# [TASK PROMPT]
In the items below, take the lines from the line with "At what (x,y)" up to and including the line with "This screenshot has width=960, height=540.", and replace "vacant space" with "empty space" while leaving everything else unchanged. Give back only those lines.

# [Stored data]
== == ==

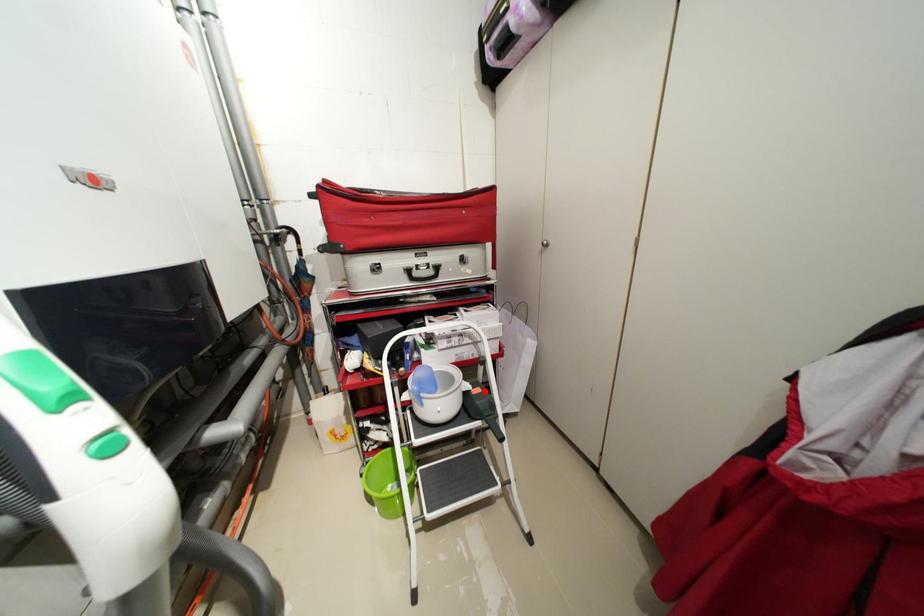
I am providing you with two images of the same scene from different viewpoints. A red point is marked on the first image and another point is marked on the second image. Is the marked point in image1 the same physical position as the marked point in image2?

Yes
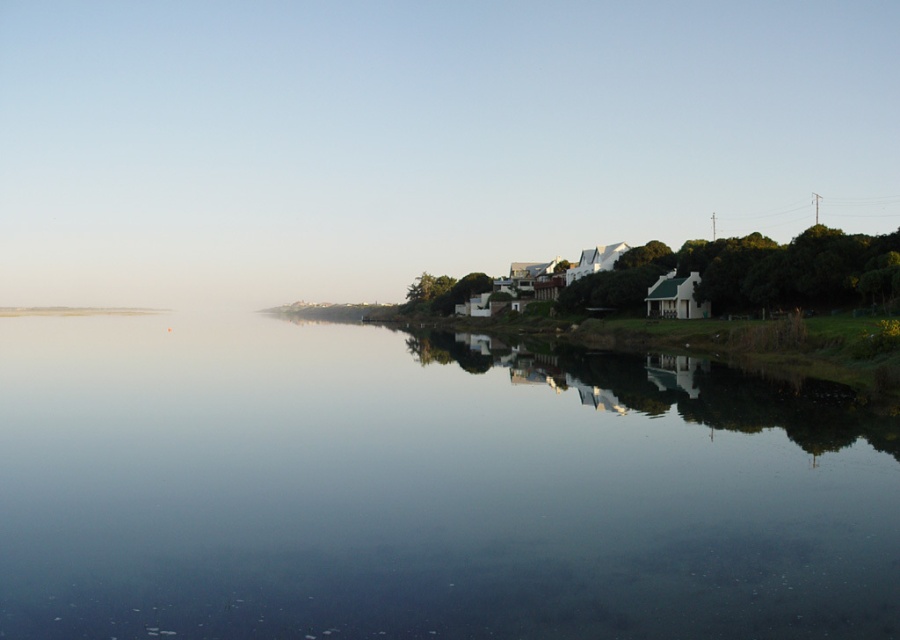
Question: Is transparent water at center behind green leafy tree at right?

Choices:
 (A) yes
 (B) no

Answer: (B)

Question: Is transparent water at center positioned in front of green leafy tree at right?

Choices:
 (A) yes
 (B) no

Answer: (A)

Question: Which point is farther to the camera?

Choices:
 (A) transparent water at center
 (B) green leafy tree at right

Answer: (B)

Question: Can you confirm if transparent water at center is positioned above green leafy tree at right?

Choices:
 (A) yes
 (B) no

Answer: (B)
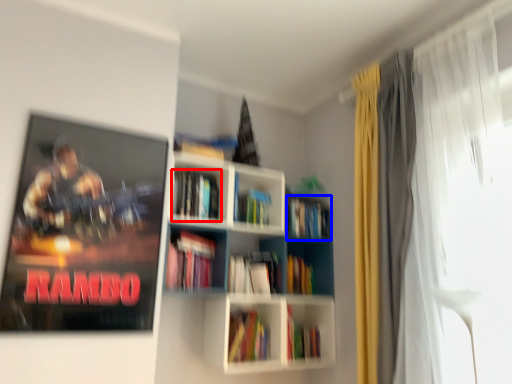
Question: Which object is further to the camera taking this photo, book (highlighted by a red box) or book (highlighted by a blue box)?

Choices:
 (A) book
 (B) book

Answer: (B)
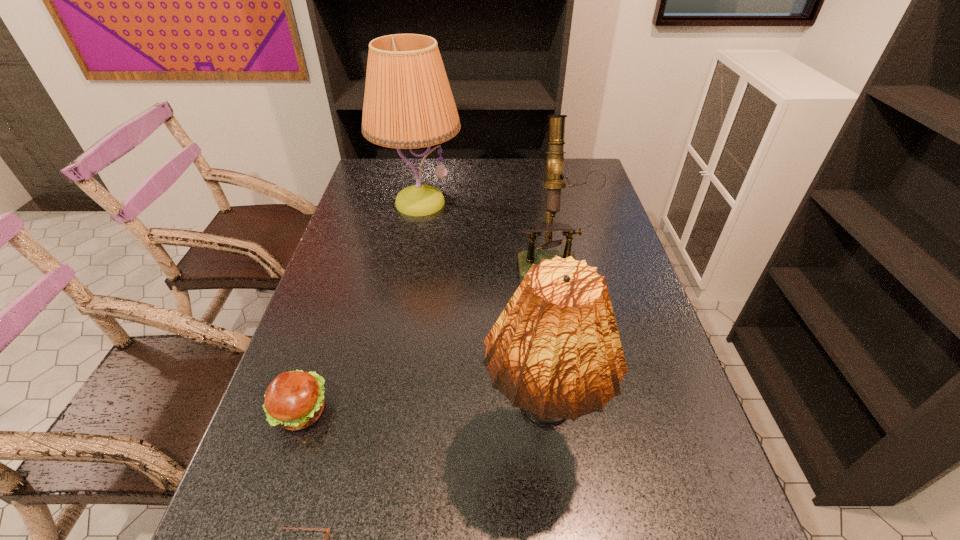
Where is `object that is at the right edge`? object that is at the right edge is located at coordinates (596, 179).

At what (x,y) coordinates should I click in order to perform the action: click on object that is at the far left corner. Please return your answer as a coordinate pair (x, y). The image size is (960, 540). Looking at the image, I should click on (408, 103).

This screenshot has width=960, height=540. I want to click on vacant space at the far edge, so click(x=474, y=181).

This screenshot has height=540, width=960. In order to click on free space at the left edge of the desktop in this screenshot , I will do `click(362, 290)`.

Find the location of a particular element. Image resolution: width=960 pixels, height=540 pixels. free location at the right edge of the desktop is located at coordinates (612, 265).

Where is `free space at the far left corner of the desktop`? free space at the far left corner of the desktop is located at coordinates (372, 178).

Where is `vacant region at the far right corner`? vacant region at the far right corner is located at coordinates (588, 189).

Where is `vacant area that lies between the lamp and the hamburger`? vacant area that lies between the lamp and the hamburger is located at coordinates [360, 307].

Image resolution: width=960 pixels, height=540 pixels. Identify the location of vacant space in between the hamburger and the second farthest object. (426, 335).

Find the location of `free space between the lamp and the lampshade`. free space between the lamp and the lampshade is located at coordinates (478, 319).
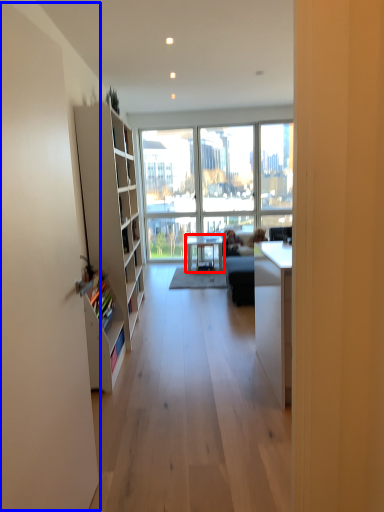
Question: Which object is further to the camera taking this photo, table (highlighted by a red box) or screen door (highlighted by a blue box)?

Choices:
 (A) table
 (B) screen door

Answer: (A)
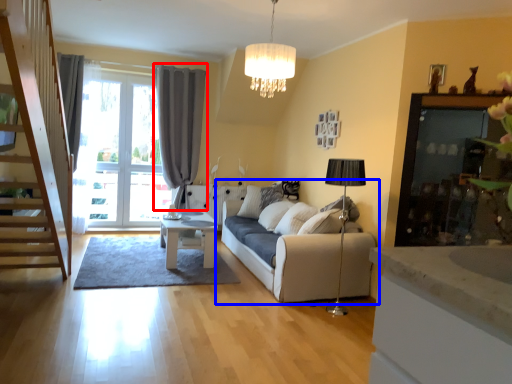
Question: Which of the following is the closest to the observer, curtain (highlighted by a red box) or studio couch (highlighted by a blue box)?

Choices:
 (A) curtain
 (B) studio couch

Answer: (B)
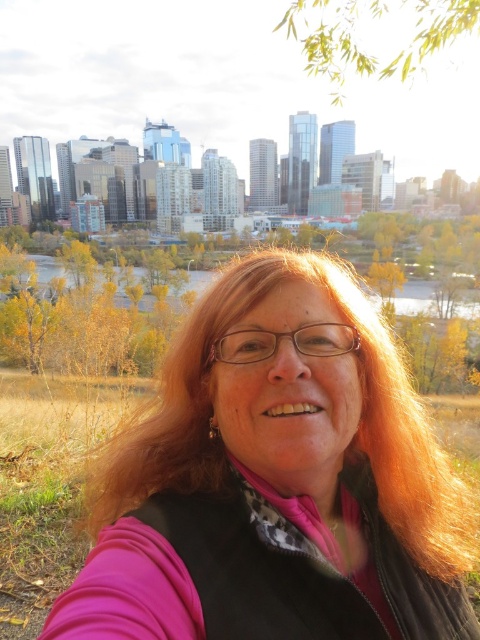
Does pink fabric at center appear under yellow-green leaves at upper center?

Indeed, pink fabric at center is positioned under yellow-green leaves at upper center.

Find the location of a particular element. pink fabric at center is located at coordinates (276, 481).

Locate an element on the screen. Image resolution: width=480 pixels, height=640 pixels. pink fabric at center is located at coordinates (276, 481).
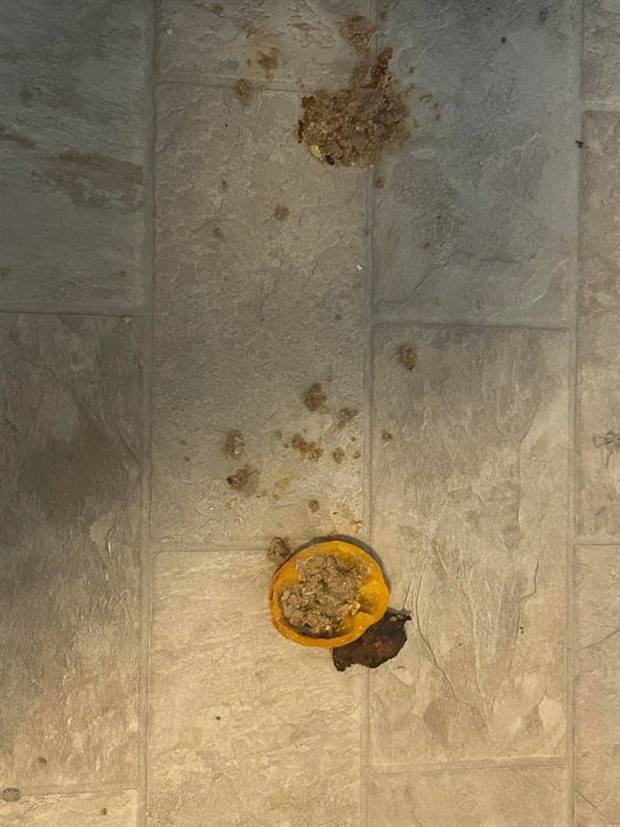
Locate an element on the screen. The height and width of the screenshot is (827, 620). tile is located at coordinates (201, 768).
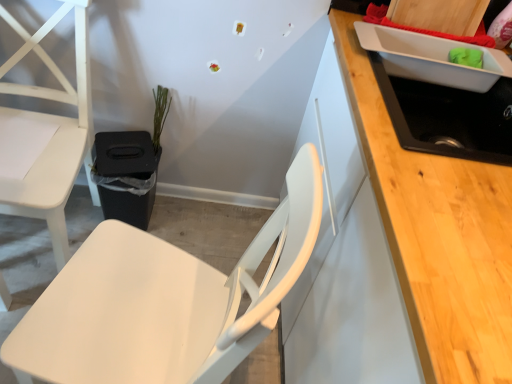
Question: Is black matte sink at upper right located outside green matte plant at center?

Choices:
 (A) yes
 (B) no

Answer: (A)

Question: Can you confirm if black matte sink at upper right is taller than green matte plant at center?

Choices:
 (A) yes
 (B) no

Answer: (B)

Question: Is green matte plant at center a part of black matte sink at upper right?

Choices:
 (A) yes
 (B) no

Answer: (B)

Question: Is green matte plant at center at the back of black matte sink at upper right?

Choices:
 (A) no
 (B) yes

Answer: (A)

Question: From a real-world perspective, is black matte sink at upper right over green matte plant at center?

Choices:
 (A) yes
 (B) no

Answer: (A)

Question: Considering the relative sizes of black matte sink at upper right and green matte plant at center in the image provided, is black matte sink at upper right thinner than green matte plant at center?

Choices:
 (A) yes
 (B) no

Answer: (B)

Question: Is the depth of green matte plant at center greater than that of matte white chair at center, which is counted as the 1th chair, starting from the right?

Choices:
 (A) no
 (B) yes

Answer: (B)

Question: From a real-world perspective, is green matte plant at center positioned under matte white chair at center, which is counted as the 1th chair, starting from the right, based on gravity?

Choices:
 (A) yes
 (B) no

Answer: (A)

Question: Can you confirm if green matte plant at center is thinner than matte white chair at center, acting as the 2th chair starting from the left?

Choices:
 (A) yes
 (B) no

Answer: (A)

Question: Does green matte plant at center appear on the left side of matte white chair at center, acting as the 2th chair starting from the left?

Choices:
 (A) no
 (B) yes

Answer: (B)

Question: Considering the relative sizes of green matte plant at center and matte white chair at center, acting as the 2th chair starting from the left, in the image provided, is green matte plant at center smaller than matte white chair at center, acting as the 2th chair starting from the left,?

Choices:
 (A) yes
 (B) no

Answer: (A)

Question: Does green matte plant at center lie in front of matte white chair at center, which is counted as the 1th chair, starting from the right?

Choices:
 (A) yes
 (B) no

Answer: (B)

Question: Is the position of green matte plant at center less distant than that of black matte sink at upper right?

Choices:
 (A) no
 (B) yes

Answer: (A)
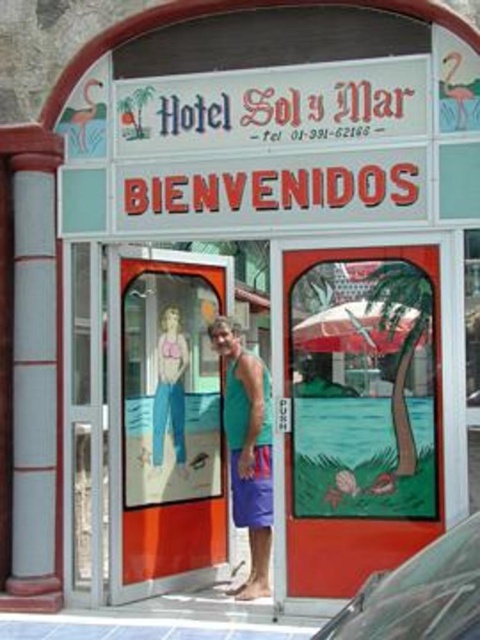
Question: Based on their relative distances, which object is farther from the pink fabric at center?

Choices:
 (A) red matte umbrella at center
 (B) transparent plastic car at lower right

Answer: (B)

Question: Which point is farther from the camera taking this photo?

Choices:
 (A) (260, 502)
 (B) (374, 349)
 (C) (375, 630)
 (D) (165, 348)

Answer: (D)

Question: Is teal fabric tank top at center further to the viewer compared to red matte umbrella at center?

Choices:
 (A) yes
 (B) no

Answer: (A)

Question: Can you confirm if teal fabric tank top at center is wider than pink fabric at center?

Choices:
 (A) no
 (B) yes

Answer: (B)

Question: Which of the following is the farthest from the observer?

Choices:
 (A) transparent plastic car at lower right
 (B) red matte umbrella at center
 (C) teal fabric tank top at center
 (D) pink fabric at center

Answer: (D)

Question: Does red matte umbrella at center have a lesser width compared to pink fabric at center?

Choices:
 (A) yes
 (B) no

Answer: (B)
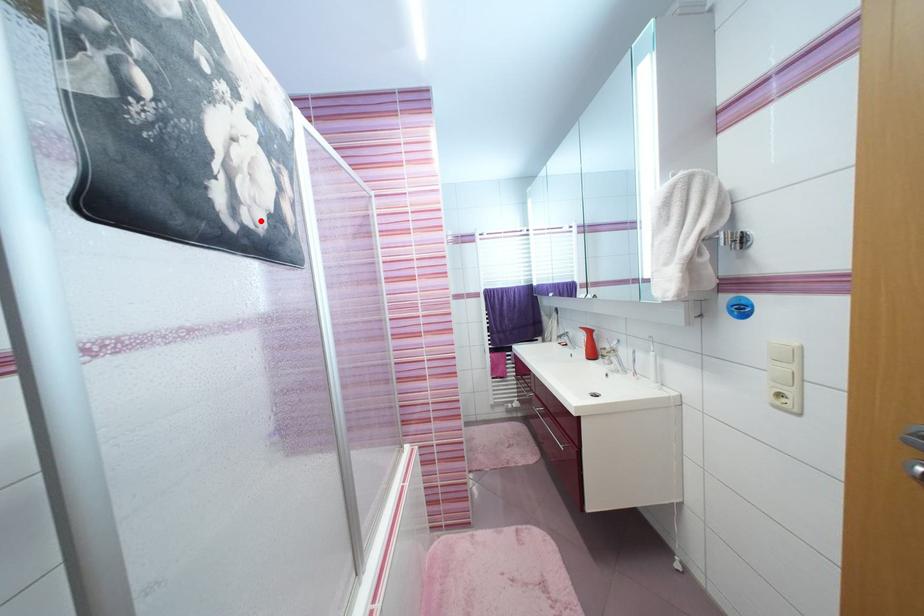
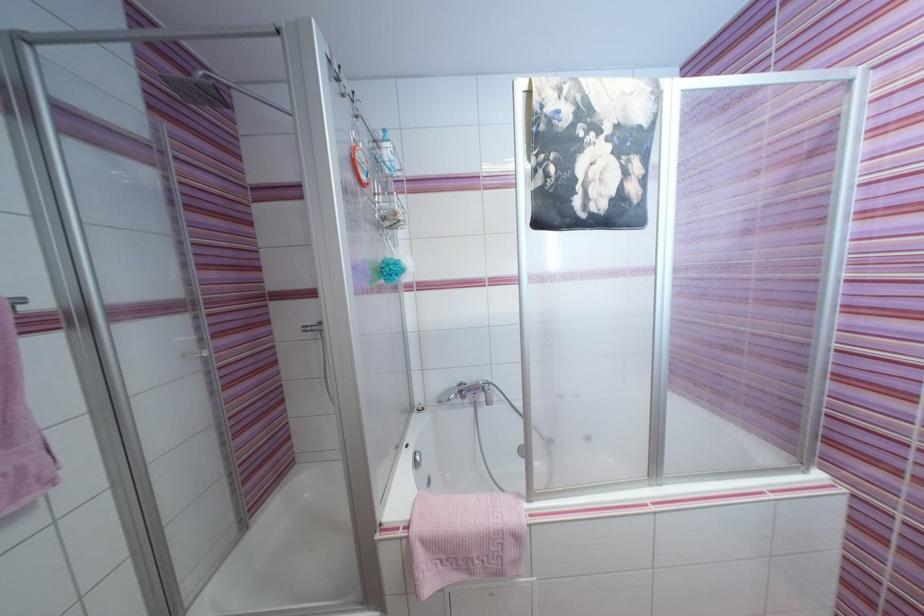
Question: I am providing you with two images of the same scene from different viewpoints. A red point is marked on the first image. Can you still see the location of the red point in image 2?

Choices:
 (A) Yes
 (B) No

Answer: (A)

== == ==

# [REPLY]
At what (x,y) coordinates should I click in order to perform the action: click on object that is at the far left corner. Please return your answer as a coordinate pair (x, y). The image size is (960, 540). Looking at the image, I should click on (408, 103).

This screenshot has width=960, height=540. I want to click on empty space at the far edge, so click(x=474, y=181).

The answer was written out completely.